• **Prompt**:
Below is a block of entries; repeat exactly the lines starting at the line that contains "R5: 15k (N9, U1/PB1) -> 15k (N9, VDD)" and ending at the line that contains "R5: none -> 1.5k (GND, W5)", both included.

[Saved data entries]
++++++++

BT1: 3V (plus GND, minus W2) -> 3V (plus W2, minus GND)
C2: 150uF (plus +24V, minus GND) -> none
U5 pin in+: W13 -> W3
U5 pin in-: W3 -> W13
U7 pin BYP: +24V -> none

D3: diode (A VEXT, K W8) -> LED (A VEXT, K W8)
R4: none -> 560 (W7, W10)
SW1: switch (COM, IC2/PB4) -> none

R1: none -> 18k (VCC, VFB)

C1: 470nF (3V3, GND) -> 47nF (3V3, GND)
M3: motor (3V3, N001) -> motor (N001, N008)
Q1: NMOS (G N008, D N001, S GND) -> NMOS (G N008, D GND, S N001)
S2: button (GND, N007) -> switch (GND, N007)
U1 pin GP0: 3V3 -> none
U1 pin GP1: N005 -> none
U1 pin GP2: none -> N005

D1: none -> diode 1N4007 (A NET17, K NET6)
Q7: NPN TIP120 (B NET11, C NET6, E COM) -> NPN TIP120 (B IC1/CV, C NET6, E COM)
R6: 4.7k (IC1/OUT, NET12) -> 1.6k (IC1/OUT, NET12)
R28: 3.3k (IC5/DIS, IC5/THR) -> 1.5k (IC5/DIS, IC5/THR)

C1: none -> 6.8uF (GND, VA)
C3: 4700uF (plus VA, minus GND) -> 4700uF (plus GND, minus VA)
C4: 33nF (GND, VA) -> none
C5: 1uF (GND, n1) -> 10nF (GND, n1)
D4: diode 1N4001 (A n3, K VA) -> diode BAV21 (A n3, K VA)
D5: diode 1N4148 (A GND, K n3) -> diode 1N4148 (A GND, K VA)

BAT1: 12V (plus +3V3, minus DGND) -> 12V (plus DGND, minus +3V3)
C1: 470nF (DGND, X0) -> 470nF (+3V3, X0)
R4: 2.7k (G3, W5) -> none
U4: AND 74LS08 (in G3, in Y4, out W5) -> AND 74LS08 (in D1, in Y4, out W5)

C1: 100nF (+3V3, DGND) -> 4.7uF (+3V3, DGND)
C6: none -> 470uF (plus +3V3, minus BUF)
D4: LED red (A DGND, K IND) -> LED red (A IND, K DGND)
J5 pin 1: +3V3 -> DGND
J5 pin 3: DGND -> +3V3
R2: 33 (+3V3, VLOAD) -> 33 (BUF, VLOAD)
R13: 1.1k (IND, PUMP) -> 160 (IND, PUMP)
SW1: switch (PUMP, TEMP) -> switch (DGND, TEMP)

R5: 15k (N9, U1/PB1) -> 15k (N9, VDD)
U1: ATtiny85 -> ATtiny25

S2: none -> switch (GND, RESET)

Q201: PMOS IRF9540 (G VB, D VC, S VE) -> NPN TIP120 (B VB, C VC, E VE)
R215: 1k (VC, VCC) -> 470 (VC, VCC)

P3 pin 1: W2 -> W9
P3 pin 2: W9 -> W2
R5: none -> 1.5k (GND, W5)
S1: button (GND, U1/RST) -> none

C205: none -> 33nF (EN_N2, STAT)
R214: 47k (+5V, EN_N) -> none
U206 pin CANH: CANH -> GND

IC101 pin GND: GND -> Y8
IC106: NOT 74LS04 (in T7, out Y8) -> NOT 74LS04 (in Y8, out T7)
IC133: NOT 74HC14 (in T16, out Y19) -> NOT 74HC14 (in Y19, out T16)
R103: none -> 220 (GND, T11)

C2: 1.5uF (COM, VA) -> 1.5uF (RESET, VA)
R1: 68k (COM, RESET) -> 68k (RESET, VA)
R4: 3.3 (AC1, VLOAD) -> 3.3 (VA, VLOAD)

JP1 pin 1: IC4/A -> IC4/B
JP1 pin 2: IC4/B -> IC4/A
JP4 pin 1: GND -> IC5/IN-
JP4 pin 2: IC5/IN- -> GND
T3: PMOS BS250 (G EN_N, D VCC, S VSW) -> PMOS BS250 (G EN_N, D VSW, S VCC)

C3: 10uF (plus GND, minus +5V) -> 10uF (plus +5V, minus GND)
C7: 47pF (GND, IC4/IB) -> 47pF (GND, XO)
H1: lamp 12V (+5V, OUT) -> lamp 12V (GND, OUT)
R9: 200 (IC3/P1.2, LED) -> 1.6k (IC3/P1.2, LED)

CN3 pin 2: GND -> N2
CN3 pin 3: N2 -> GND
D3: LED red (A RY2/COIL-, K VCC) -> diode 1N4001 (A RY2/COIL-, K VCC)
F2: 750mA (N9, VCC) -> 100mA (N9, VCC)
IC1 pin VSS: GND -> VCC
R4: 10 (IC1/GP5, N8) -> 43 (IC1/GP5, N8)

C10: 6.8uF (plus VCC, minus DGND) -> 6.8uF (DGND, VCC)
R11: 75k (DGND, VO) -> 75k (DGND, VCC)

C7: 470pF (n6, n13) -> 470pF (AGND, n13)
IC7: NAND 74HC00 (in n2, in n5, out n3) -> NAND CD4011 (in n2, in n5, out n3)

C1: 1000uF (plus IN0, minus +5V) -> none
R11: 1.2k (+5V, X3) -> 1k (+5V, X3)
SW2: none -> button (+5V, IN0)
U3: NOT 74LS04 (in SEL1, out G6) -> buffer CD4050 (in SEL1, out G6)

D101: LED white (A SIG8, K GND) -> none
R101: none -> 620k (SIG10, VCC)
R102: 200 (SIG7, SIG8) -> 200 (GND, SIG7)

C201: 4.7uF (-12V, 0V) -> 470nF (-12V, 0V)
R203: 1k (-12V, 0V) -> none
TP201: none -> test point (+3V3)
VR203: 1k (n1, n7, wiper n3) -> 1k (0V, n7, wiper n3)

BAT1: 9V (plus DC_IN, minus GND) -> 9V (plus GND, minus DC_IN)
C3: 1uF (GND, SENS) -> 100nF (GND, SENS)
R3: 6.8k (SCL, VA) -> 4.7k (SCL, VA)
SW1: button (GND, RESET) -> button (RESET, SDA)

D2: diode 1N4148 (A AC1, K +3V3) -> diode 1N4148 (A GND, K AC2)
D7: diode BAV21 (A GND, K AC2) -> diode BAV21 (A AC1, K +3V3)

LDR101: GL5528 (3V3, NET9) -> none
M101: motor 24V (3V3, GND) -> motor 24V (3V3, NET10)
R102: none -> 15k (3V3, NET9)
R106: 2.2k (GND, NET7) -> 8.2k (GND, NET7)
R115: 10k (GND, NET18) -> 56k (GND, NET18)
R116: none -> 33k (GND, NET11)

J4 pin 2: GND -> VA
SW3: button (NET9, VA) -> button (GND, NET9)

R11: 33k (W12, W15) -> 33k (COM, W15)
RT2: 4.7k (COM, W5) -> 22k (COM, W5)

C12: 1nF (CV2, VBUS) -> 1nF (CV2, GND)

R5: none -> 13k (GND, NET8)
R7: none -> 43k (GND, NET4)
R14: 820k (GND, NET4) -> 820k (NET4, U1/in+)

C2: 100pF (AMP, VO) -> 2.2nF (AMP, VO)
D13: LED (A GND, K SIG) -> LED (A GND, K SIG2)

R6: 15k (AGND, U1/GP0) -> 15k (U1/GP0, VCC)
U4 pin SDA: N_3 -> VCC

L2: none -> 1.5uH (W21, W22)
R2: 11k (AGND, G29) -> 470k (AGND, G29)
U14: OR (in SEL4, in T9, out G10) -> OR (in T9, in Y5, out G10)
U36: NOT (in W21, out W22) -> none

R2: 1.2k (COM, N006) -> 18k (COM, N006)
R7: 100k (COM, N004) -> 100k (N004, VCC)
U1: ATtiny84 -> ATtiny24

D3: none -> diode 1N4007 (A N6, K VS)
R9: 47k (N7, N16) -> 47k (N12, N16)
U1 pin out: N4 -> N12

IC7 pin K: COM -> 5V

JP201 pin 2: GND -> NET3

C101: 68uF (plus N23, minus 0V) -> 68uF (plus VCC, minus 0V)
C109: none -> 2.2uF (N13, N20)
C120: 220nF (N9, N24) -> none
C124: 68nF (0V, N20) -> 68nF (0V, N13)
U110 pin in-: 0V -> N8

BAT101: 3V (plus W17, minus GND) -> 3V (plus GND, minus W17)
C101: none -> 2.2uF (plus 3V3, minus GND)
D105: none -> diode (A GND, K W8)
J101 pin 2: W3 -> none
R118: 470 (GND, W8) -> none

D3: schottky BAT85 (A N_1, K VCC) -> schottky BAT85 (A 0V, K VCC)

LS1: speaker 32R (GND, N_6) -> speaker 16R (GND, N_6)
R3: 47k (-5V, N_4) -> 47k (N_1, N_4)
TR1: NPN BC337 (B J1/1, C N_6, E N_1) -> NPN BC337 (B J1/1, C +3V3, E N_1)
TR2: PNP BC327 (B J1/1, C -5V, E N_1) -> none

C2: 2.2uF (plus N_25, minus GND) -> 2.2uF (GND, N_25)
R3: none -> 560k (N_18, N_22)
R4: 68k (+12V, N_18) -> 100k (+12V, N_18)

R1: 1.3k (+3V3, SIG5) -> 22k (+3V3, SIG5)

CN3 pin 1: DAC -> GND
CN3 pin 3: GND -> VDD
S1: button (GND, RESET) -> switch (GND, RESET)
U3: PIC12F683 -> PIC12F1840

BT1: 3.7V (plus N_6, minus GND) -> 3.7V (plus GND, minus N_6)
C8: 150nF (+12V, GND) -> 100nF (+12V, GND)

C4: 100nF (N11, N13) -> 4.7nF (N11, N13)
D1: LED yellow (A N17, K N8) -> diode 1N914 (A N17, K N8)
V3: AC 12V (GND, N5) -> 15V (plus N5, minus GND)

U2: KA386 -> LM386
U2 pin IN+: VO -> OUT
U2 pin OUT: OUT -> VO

++++++++

• **Task response**:
R5: 15k (N9, U1/PB1) -> 15k (N9, VDD)
U1: ATtiny85 -> ATtiny25

S2: none -> switch (GND, RESET)

Q201: PMOS IRF9540 (G VB, D VC, S VE) -> NPN TIP120 (B VB, C VC, E VE)
R215: 1k (VC, VCC) -> 470 (VC, VCC)

P3 pin 1: W2 -> W9
P3 pin 2: W9 -> W2
R5: none -> 1.5k (GND, W5)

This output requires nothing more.